(Source material)

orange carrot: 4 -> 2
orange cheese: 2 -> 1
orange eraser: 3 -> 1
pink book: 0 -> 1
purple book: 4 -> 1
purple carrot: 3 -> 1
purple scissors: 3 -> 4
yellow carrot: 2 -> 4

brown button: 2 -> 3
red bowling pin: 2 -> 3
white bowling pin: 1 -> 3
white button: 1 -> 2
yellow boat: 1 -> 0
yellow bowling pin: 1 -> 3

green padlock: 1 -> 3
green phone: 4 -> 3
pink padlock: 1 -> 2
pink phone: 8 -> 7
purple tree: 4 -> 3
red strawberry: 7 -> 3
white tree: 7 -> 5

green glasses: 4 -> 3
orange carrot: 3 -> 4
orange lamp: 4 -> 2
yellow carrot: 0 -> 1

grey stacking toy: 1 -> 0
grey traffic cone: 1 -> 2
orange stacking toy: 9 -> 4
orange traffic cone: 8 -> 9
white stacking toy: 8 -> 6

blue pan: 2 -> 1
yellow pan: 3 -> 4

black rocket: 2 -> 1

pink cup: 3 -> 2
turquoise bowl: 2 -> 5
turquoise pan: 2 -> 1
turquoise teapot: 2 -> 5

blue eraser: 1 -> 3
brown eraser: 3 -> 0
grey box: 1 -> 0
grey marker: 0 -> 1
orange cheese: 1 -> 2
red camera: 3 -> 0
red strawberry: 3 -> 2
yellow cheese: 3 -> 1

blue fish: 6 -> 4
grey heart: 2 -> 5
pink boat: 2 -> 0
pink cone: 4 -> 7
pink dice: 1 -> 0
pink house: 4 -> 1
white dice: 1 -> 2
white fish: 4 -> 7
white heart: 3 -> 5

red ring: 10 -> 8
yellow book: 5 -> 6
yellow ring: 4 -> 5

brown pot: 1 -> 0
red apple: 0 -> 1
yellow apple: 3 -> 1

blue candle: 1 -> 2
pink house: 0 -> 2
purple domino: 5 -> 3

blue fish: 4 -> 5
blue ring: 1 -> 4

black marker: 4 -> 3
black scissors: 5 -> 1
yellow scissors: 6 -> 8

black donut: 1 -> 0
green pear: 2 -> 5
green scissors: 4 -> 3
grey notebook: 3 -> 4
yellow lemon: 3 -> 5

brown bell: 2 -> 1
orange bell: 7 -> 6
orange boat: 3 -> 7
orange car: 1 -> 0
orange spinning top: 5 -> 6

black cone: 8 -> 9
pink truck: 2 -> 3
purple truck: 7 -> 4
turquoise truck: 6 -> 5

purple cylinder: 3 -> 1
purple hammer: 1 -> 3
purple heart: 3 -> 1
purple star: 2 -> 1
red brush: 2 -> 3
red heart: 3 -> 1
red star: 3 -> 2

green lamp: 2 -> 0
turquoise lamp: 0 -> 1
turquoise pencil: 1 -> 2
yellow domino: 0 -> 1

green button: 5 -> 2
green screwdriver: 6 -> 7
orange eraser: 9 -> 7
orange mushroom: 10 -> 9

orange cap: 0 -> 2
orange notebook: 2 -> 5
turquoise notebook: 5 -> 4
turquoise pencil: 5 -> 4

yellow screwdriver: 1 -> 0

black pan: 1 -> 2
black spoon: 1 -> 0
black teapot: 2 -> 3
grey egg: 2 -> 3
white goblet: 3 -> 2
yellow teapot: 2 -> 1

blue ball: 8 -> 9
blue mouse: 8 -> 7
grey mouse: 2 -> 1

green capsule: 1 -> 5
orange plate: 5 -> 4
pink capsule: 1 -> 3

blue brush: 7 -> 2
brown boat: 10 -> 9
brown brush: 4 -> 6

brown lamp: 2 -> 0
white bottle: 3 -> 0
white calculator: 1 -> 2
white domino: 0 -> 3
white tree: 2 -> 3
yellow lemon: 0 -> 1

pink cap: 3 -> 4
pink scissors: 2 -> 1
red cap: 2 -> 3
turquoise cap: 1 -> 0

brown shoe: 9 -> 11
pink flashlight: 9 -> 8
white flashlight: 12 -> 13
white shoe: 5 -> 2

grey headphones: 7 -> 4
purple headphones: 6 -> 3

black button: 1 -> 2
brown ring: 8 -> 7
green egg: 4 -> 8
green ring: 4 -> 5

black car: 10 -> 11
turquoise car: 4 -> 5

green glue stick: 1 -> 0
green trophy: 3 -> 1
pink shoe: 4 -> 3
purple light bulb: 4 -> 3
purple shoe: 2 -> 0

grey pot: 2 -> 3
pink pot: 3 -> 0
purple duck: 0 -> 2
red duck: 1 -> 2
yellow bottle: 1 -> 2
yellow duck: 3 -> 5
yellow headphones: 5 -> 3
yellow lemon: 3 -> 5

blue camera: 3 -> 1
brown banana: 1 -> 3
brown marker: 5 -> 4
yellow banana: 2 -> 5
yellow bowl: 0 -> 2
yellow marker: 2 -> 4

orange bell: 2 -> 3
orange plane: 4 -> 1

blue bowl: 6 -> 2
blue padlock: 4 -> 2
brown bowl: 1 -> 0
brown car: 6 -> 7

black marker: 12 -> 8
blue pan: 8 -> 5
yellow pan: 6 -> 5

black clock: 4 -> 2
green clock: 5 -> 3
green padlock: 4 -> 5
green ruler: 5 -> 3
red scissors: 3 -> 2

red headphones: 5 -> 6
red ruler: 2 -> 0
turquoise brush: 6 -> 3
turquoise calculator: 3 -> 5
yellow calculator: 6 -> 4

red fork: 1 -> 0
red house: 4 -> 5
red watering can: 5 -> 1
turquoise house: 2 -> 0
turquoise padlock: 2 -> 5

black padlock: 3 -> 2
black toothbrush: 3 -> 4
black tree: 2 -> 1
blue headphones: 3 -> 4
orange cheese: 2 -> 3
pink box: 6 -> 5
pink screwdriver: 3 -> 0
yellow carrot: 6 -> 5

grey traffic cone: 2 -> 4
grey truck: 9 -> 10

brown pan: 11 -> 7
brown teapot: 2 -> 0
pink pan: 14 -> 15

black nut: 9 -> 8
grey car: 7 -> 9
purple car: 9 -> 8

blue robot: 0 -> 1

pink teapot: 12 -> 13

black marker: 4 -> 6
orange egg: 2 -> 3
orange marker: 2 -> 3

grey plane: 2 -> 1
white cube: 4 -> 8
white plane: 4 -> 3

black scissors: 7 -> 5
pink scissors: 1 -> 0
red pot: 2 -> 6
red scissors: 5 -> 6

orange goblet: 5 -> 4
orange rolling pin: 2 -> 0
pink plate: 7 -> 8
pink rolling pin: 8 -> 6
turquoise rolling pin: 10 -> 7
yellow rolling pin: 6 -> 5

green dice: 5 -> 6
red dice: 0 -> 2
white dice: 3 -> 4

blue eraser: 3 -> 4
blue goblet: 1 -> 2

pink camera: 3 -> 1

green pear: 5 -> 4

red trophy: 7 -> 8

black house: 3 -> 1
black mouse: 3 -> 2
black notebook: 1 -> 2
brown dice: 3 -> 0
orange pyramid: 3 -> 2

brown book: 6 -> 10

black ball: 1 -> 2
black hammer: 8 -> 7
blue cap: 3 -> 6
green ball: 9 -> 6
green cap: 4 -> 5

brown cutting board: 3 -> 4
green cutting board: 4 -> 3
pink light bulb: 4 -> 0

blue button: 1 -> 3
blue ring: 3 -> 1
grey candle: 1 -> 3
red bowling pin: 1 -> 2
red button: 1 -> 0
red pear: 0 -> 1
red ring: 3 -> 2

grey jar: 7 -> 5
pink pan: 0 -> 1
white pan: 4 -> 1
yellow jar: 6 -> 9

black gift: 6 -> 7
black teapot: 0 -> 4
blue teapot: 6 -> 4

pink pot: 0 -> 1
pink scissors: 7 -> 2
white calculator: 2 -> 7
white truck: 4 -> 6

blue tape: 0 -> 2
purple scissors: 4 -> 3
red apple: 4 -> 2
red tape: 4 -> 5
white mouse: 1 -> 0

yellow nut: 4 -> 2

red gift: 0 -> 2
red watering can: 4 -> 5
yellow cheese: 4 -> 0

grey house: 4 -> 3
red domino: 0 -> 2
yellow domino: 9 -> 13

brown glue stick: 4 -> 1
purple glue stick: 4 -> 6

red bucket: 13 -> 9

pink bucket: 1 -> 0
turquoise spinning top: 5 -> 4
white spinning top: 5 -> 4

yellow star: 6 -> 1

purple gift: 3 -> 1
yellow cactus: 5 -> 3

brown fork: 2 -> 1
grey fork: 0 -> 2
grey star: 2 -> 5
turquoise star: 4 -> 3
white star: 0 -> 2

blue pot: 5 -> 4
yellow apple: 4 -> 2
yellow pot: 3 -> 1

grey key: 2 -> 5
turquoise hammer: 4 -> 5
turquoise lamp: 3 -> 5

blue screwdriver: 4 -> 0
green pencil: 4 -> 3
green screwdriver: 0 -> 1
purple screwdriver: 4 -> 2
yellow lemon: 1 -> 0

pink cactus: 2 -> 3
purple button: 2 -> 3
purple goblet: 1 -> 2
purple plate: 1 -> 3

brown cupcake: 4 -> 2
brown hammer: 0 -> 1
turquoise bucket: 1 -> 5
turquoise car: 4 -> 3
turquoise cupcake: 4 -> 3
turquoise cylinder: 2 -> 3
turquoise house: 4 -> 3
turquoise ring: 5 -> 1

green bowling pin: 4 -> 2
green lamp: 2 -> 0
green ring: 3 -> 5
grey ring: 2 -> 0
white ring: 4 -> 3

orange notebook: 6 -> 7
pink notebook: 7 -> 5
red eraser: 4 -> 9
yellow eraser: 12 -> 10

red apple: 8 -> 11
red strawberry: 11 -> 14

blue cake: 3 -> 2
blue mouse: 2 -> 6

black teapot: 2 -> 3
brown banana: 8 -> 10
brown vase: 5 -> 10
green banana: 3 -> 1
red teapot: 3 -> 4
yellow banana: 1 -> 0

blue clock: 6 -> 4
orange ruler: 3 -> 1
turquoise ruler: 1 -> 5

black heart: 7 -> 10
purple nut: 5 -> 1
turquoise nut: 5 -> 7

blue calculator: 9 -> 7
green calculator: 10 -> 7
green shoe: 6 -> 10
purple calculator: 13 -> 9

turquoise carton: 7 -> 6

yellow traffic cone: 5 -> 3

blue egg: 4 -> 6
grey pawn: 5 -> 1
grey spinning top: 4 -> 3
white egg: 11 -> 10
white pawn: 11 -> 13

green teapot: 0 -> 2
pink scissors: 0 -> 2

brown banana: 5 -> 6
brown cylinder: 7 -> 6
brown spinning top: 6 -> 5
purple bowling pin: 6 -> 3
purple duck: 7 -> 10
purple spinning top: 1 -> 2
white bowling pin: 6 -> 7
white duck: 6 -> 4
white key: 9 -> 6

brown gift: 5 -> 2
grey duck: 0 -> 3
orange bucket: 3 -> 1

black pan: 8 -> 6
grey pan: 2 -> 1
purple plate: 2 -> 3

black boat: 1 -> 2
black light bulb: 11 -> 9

(End Source material)

Task description
Return all lines above that mention the word "camera".

Exercise result
red camera: 3 -> 0
blue camera: 3 -> 1
pink camera: 3 -> 1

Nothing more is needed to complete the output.